To-do item » All of the entries are to be repeated exactly, with no pictures included.

Items from a dataset:
# # # # #
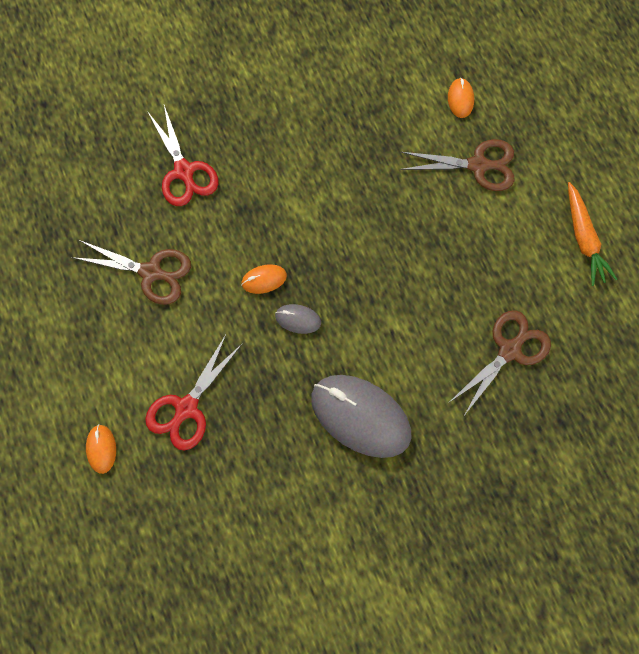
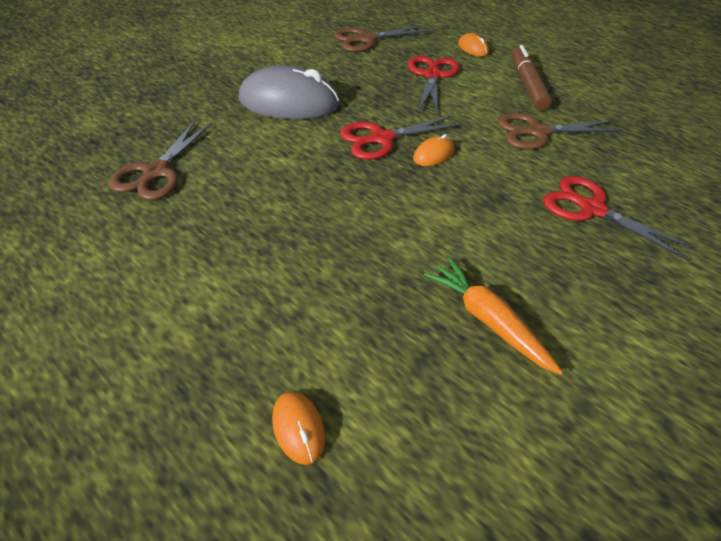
camera: 155 degrees right, 25 degrees down
grey mouse [275,304,321,334] -> red scissors [340,115,462,160]
brown scissors [400,139,515,191] -> brown scissors moved to [334,25,430,52]
orange carrot [568,182,617,286] -> orange carrot moved to [424,258,563,375]
none -> brown marker [511,45,552,111]

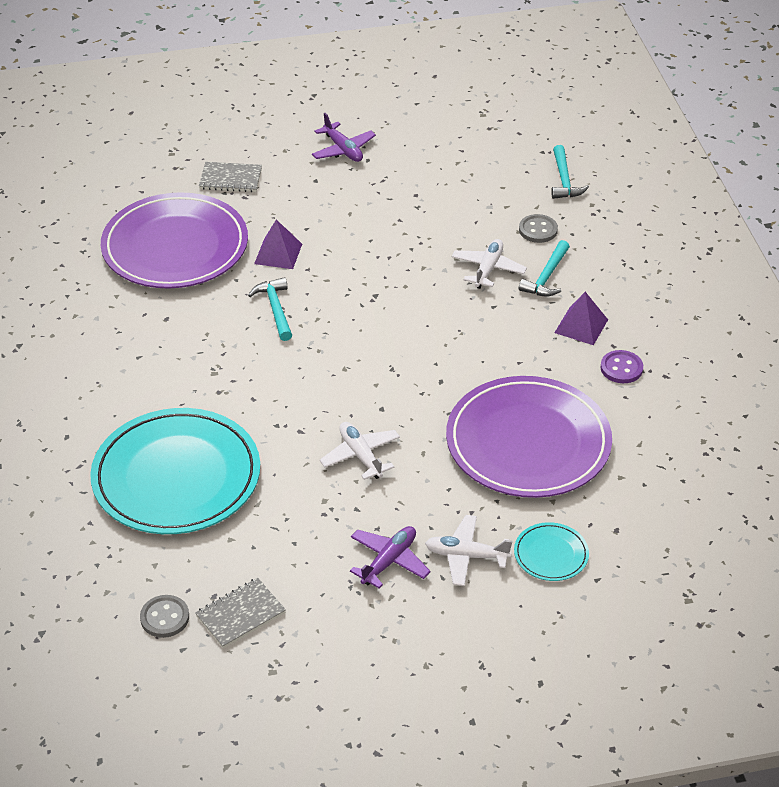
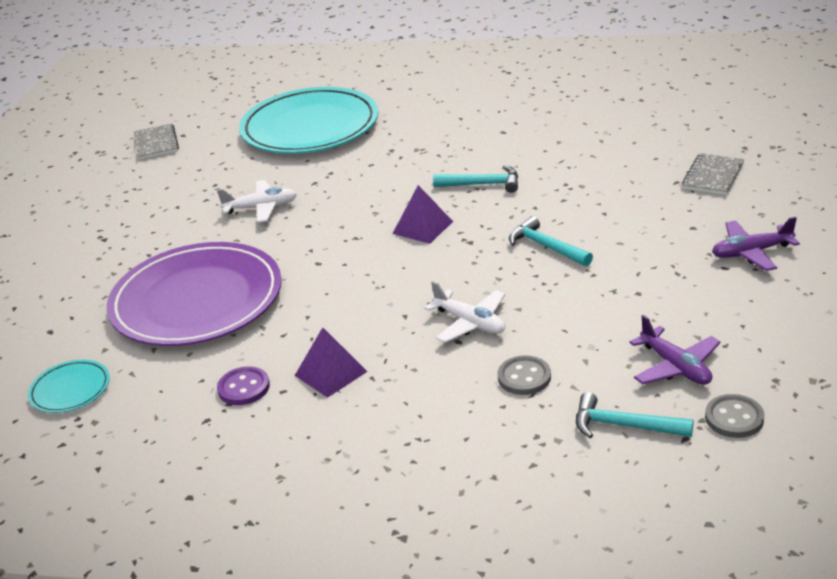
camera: 115 degrees right, 10 degrees down
purple plate [101,192,248,288] -> none
grey button [140,595,189,638] -> grey button moved to [705,394,764,438]
purple pyramid [254,219,302,269] -> purple pyramid moved to [392,185,453,244]
purple plane [350,526,431,589] -> purple plane moved to [629,315,721,385]
white plane [425,515,512,586] -> none
turquoise plate [514,522,589,581] -> turquoise plate moved to [28,360,110,413]
turquoise hammer [519,240,570,296] -> turquoise hammer moved to [509,216,593,266]

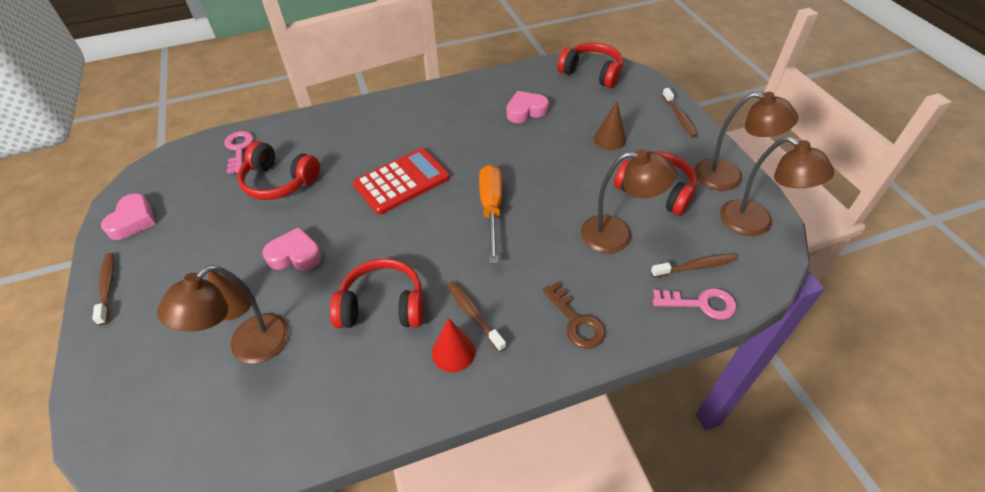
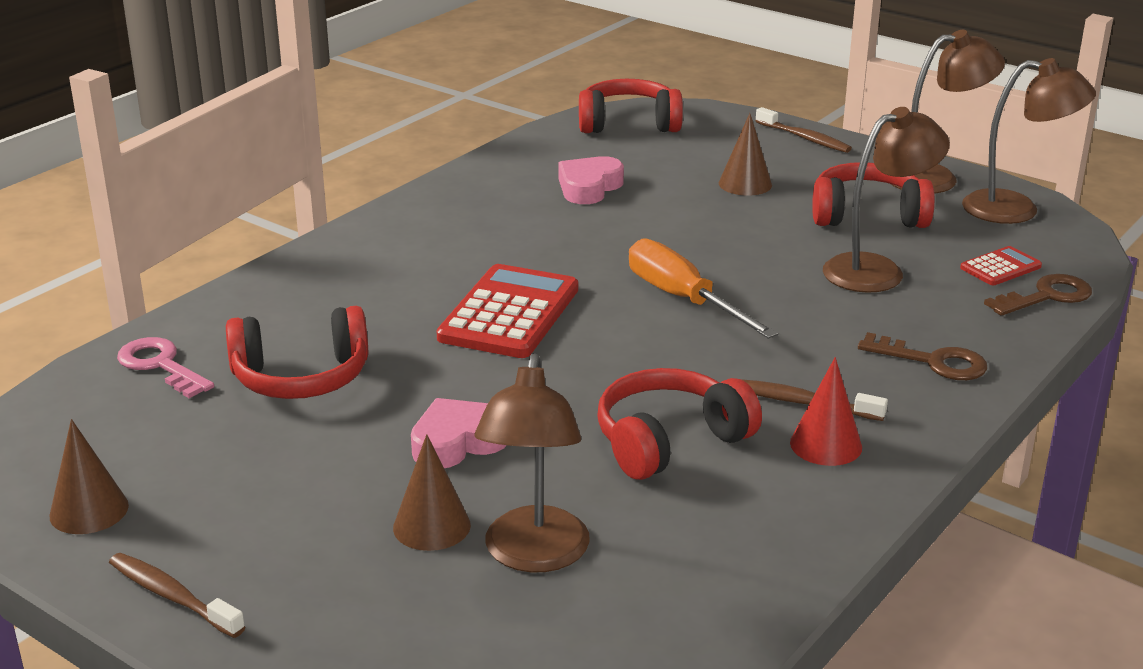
camera: 35 degrees left, 20 degrees down
pink heart [101,194,156,240] -> brown cone [50,419,129,534]
brown toothbrush [651,254,737,278] -> red calculator [960,246,1042,285]
pink key [653,288,737,320] -> brown key [984,274,1092,316]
# # # # #
Finished task »
camera: 155 degrees right, 25 degrees down
grey mouse [275,304,321,334] -> red scissors [340,115,462,160]
brown scissors [400,139,515,191] -> brown scissors moved to [334,25,430,52]
orange carrot [568,182,617,286] -> orange carrot moved to [424,258,563,375]
none -> brown marker [511,45,552,111]

camera: 115 degrees right, 10 degrees down
purple plate [101,192,248,288] -> none
grey button [140,595,189,638] -> grey button moved to [705,394,764,438]
purple pyramid [254,219,302,269] -> purple pyramid moved to [392,185,453,244]
purple plane [350,526,431,589] -> purple plane moved to [629,315,721,385]
white plane [425,515,512,586] -> none
turquoise plate [514,522,589,581] -> turquoise plate moved to [28,360,110,413]
turquoise hammer [519,240,570,296] -> turquoise hammer moved to [509,216,593,266]

camera: 35 degrees left, 20 degrees down
pink heart [101,194,156,240] -> brown cone [50,419,129,534]
brown toothbrush [651,254,737,278] -> red calculator [960,246,1042,285]
pink key [653,288,737,320] -> brown key [984,274,1092,316]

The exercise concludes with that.